[What the task asks]:
Below are the entries to work from; restate word for word the portion that opens with the line containing "none -> orange plate H6:H7 level 1" and closes with the line containing "none -> white brick B1:B2 level 1", keeping both.
☆ ☆ ☆ ☆ ☆ ☆ ☆
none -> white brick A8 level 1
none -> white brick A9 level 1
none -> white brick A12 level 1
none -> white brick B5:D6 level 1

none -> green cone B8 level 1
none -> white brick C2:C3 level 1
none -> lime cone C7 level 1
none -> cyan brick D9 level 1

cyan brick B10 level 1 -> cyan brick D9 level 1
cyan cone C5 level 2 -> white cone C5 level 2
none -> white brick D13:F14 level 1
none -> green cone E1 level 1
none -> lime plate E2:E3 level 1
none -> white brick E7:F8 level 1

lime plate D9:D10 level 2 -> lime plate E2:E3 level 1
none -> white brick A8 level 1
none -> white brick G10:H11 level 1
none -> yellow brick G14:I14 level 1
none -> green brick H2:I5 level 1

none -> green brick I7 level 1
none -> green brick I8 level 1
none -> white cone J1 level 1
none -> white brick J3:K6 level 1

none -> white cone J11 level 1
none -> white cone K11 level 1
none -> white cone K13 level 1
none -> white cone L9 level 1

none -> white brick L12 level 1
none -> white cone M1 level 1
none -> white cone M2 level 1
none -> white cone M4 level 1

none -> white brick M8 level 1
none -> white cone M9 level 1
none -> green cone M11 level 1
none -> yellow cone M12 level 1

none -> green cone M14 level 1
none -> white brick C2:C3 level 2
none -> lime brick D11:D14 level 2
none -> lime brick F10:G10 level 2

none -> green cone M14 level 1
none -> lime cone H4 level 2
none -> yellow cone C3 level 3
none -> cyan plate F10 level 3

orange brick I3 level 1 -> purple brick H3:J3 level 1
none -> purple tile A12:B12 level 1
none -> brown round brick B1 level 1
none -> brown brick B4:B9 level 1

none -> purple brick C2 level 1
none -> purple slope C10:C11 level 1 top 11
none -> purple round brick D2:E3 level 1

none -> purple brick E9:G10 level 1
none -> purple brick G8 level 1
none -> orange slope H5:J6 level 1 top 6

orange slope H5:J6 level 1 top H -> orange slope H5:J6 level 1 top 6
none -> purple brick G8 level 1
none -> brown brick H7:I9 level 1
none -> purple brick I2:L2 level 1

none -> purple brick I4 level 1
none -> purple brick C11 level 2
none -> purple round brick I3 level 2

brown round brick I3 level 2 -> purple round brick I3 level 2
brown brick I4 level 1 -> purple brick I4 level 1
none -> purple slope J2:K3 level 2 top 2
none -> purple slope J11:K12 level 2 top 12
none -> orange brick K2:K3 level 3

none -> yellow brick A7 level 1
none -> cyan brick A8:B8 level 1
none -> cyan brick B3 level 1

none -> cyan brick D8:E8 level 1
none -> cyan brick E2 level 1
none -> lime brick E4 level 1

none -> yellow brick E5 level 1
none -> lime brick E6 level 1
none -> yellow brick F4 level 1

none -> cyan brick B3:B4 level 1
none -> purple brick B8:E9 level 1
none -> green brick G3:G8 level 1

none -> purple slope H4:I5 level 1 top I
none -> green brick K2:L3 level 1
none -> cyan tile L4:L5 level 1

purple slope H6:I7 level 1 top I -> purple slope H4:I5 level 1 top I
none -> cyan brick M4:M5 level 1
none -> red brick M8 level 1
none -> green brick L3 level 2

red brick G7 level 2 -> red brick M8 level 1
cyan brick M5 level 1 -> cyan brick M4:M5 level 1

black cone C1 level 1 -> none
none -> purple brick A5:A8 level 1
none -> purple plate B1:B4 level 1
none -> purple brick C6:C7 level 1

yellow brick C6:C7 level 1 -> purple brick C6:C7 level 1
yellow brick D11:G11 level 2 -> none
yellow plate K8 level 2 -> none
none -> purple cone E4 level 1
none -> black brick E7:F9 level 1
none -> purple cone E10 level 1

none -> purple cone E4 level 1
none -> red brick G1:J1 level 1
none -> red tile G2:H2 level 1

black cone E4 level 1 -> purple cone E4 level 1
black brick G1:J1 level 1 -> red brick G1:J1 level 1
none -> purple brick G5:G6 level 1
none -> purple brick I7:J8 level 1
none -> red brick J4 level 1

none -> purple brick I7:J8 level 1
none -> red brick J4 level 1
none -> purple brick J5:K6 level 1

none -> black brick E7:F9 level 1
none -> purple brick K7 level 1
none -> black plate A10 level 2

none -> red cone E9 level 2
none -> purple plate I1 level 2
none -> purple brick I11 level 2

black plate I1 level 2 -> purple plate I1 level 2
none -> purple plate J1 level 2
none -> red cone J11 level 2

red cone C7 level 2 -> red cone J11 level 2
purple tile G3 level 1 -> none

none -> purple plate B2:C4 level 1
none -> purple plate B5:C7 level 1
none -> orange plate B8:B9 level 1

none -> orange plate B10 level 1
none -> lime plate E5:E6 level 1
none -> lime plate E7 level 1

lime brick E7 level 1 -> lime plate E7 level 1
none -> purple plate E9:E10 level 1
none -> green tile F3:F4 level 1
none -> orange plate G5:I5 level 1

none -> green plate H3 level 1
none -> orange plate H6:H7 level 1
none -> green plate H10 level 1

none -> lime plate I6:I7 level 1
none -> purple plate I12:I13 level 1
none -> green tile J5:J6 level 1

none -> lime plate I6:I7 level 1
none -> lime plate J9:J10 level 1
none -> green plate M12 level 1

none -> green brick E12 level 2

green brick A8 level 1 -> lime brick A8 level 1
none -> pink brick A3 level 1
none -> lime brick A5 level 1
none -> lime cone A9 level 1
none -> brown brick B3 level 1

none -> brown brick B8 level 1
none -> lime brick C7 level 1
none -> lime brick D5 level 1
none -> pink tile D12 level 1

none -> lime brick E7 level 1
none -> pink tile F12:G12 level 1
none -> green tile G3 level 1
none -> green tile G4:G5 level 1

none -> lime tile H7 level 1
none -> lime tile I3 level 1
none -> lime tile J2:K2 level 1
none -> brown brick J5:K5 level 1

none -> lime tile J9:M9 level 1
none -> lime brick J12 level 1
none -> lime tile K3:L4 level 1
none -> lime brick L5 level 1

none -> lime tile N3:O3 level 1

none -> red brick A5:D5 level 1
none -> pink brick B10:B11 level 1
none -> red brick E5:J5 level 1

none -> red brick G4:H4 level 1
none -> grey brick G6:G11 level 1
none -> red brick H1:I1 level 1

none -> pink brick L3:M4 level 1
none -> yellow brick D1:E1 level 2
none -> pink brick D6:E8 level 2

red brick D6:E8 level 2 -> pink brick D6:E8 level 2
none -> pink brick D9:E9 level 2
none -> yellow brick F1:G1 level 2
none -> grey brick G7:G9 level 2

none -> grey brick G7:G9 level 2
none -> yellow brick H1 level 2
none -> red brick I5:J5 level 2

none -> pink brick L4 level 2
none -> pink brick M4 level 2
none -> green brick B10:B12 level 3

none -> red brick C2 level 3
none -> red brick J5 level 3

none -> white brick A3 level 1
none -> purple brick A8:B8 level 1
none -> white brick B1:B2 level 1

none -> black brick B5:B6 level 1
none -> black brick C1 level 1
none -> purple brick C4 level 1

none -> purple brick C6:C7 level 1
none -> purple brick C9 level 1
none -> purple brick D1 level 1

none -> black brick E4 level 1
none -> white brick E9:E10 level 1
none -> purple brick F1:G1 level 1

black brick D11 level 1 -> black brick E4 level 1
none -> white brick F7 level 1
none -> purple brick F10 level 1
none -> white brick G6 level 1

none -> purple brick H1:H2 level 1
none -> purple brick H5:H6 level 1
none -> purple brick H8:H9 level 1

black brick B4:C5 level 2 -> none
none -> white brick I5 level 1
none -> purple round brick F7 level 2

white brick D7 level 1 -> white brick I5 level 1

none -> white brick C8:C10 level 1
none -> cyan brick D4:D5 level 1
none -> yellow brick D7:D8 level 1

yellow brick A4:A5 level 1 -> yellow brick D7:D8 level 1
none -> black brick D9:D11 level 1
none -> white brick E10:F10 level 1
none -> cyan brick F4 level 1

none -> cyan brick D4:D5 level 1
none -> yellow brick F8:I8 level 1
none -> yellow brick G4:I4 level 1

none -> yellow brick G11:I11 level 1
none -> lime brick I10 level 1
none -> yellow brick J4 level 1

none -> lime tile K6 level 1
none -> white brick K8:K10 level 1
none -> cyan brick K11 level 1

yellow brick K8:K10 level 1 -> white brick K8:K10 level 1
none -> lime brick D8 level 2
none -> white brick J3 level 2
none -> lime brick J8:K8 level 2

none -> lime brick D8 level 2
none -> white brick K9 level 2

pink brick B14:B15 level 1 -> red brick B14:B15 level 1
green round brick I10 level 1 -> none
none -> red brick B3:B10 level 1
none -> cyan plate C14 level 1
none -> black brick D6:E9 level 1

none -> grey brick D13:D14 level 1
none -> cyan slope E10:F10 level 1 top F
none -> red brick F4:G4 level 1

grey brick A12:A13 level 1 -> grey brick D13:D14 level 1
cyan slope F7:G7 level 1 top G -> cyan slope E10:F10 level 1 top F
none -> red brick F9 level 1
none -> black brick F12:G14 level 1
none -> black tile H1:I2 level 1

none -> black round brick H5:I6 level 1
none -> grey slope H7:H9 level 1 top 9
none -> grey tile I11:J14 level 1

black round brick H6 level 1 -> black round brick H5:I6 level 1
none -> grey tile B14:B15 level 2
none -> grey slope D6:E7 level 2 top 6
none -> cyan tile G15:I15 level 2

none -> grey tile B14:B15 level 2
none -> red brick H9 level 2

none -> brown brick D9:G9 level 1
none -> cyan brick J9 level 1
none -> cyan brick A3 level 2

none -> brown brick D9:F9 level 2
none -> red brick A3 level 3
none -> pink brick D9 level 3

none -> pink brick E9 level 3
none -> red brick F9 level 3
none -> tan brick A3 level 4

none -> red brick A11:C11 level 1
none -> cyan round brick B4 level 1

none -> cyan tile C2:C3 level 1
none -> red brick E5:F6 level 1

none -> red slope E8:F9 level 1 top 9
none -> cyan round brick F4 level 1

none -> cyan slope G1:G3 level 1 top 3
☆ ☆ ☆ ☆ ☆ ☆ ☆
[Your solution]:
none -> orange plate H6:H7 level 1
none -> green plate H10 level 1

none -> lime plate I6:I7 level 1
none -> purple plate I12:I13 level 1
none -> green tile J5:J6 level 1

none -> lime plate I6:I7 level 1
none -> lime plate J9:J10 level 1
none -> green plate M12 level 1

none -> green brick E12 level 2

green brick A8 level 1 -> lime brick A8 level 1
none -> pink brick A3 level 1
none -> lime brick A5 level 1
none -> lime cone A9 level 1
none -> brown brick B3 level 1

none -> brown brick B8 level 1
none -> lime brick C7 level 1
none -> lime brick D5 level 1
none -> pink tile D12 level 1

none -> lime brick E7 level 1
none -> pink tile F12:G12 level 1
none -> green tile G3 level 1
none -> green tile G4:G5 level 1

none -> lime tile H7 level 1
none -> lime tile I3 level 1
none -> lime tile J2:K2 level 1
none -> brown brick J5:K5 level 1

none -> lime tile J9:M9 level 1
none -> lime brick J12 level 1
none -> lime tile K3:L4 level 1
none -> lime brick L5 level 1

none -> lime tile N3:O3 level 1

none -> red brick A5:D5 level 1
none -> pink brick B10:B11 level 1
none -> red brick E5:J5 level 1

none -> red brick G4:H4 level 1
none -> grey brick G6:G11 level 1
none -> red brick H1:I1 level 1

none -> pink brick L3:M4 level 1
none -> yellow brick D1:E1 level 2
none -> pink brick D6:E8 level 2

red brick D6:E8 level 2 -> pink brick D6:E8 level 2
none -> pink brick D9:E9 level 2
none -> yellow brick F1:G1 level 2
none -> grey brick G7:G9 level 2

none -> grey brick G7:G9 level 2
none -> yellow brick H1 level 2
none -> red brick I5:J5 level 2

none -> pink brick L4 level 2
none -> pink brick M4 level 2
none -> green brick B10:B12 level 3

none -> red brick C2 level 3
none -> red brick J5 level 3

none -> white brick A3 level 1
none -> purple brick A8:B8 level 1
none -> white brick B1:B2 level 1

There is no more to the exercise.